▶ **Task to carry out**: Return every line from the records below in which the word "none" is found.

###

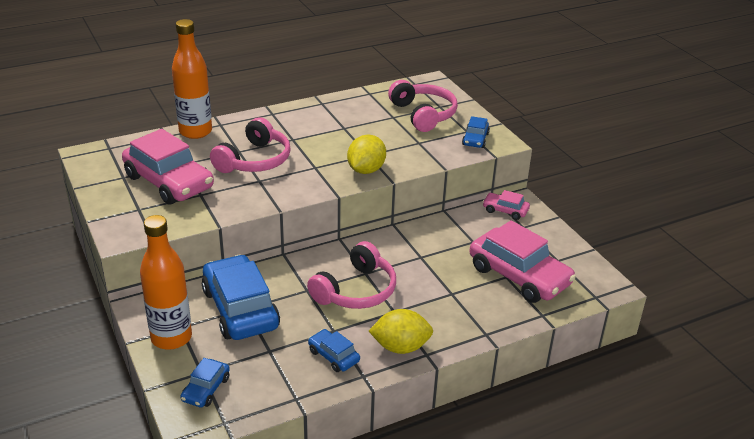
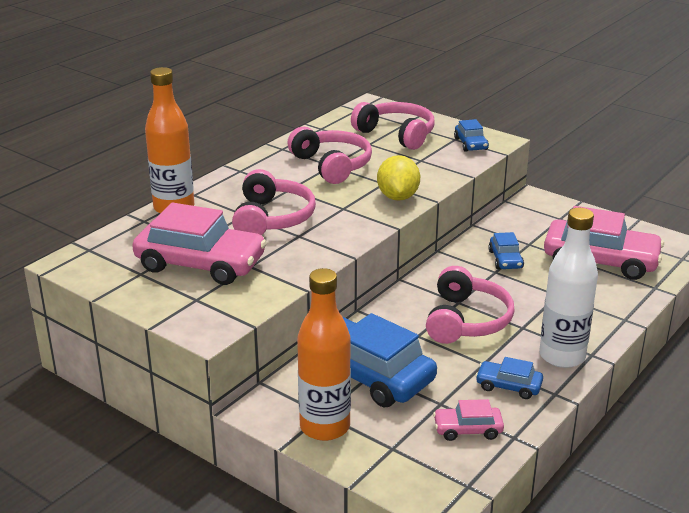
camera: 25 degrees left, 5 degrees down
(206, 389) = (415, 462): blue car -> blue car (505, 259)
(344, 128) = (332, 165): none -> pink headphones
(400, 347) = (562, 356): yellow lemon -> white bottle
(505, 210) = (529, 209): pink car -> pink car (467, 429)

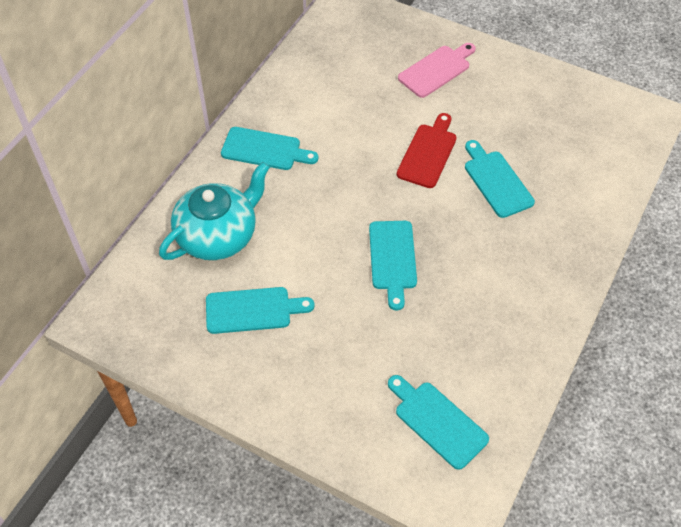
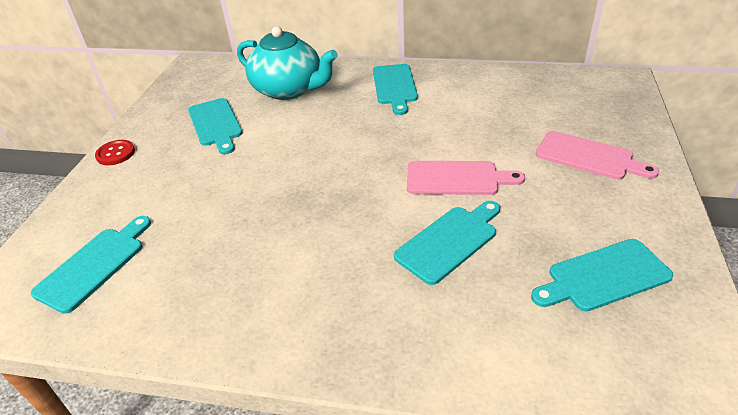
camera: 75 degrees right, 15 degrees down
(263, 408) = (115, 154): none -> red button
(392, 259) = (298, 187): turquoise cutting board -> turquoise cutting board (604, 276)
(428, 153) = (457, 178): red cutting board -> pink cutting board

###

▶ **Solution to the exercise**:
(344, 128) = (332, 165): none -> pink headphones
(263, 408) = (115, 154): none -> red button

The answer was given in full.